## Exercise
All entries below must be retyped exactly, though pictures are to be skipped.

START Material for this exercise

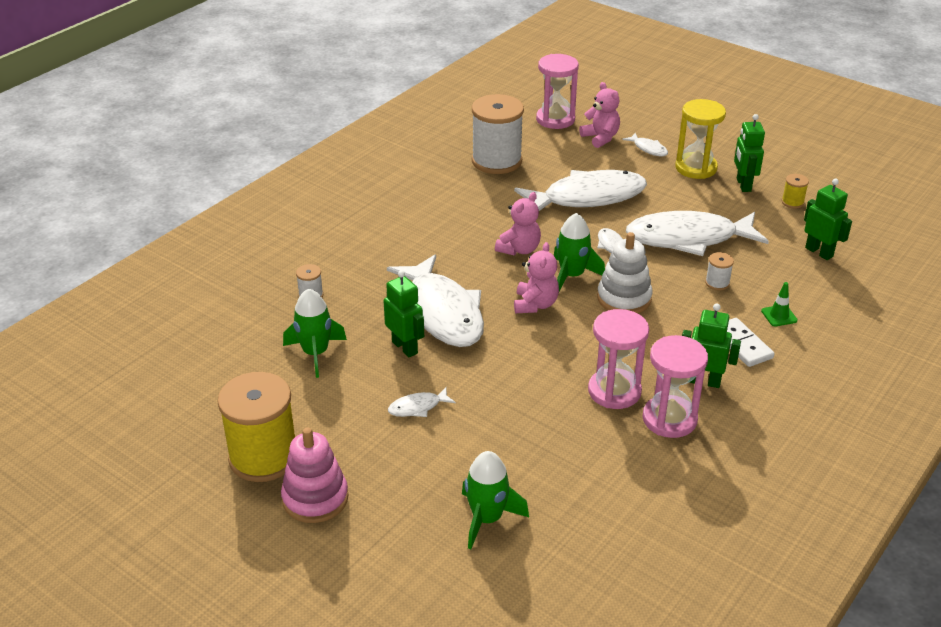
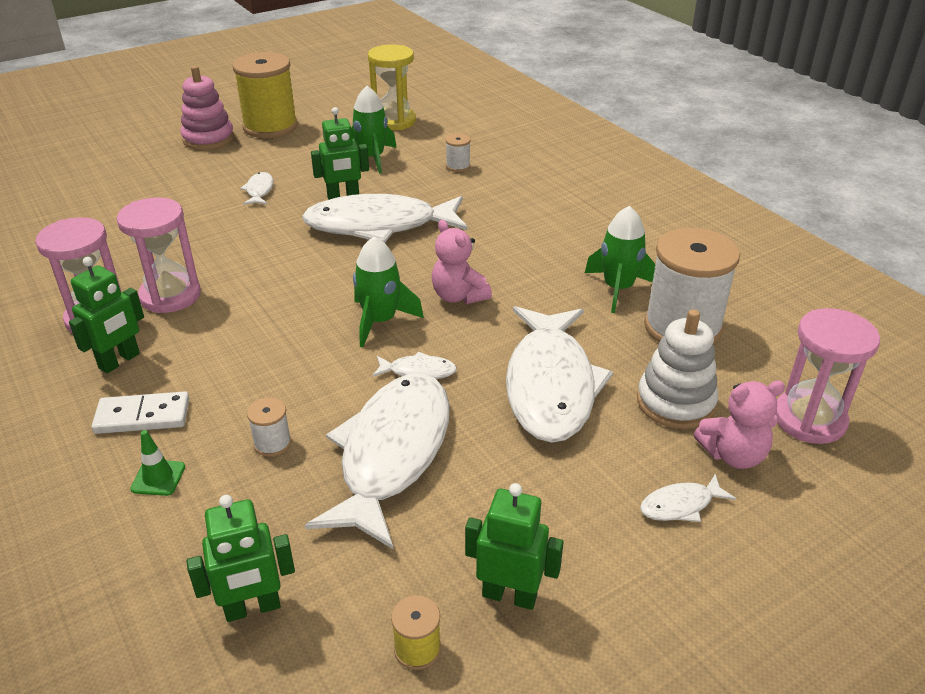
camera: 110 degrees right, 0 degrees up
green rocket [462,451,529,549] -> green rocket moved to [585,206,656,313]
pink teddy bear [514,242,559,313] -> none
white stacking toy [597,232,653,314] -> white stacking toy moved to [637,309,718,429]
yellow hourglass [675,99,726,179] -> yellow hourglass moved to [368,44,416,130]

END Material for this exercise

## Result for this task
camera: 110 degrees right, 0 degrees up
green rocket [462,451,529,549] -> green rocket moved to [585,206,656,313]
pink teddy bear [514,242,559,313] -> none
white stacking toy [597,232,653,314] -> white stacking toy moved to [637,309,718,429]
yellow hourglass [675,99,726,179] -> yellow hourglass moved to [368,44,416,130]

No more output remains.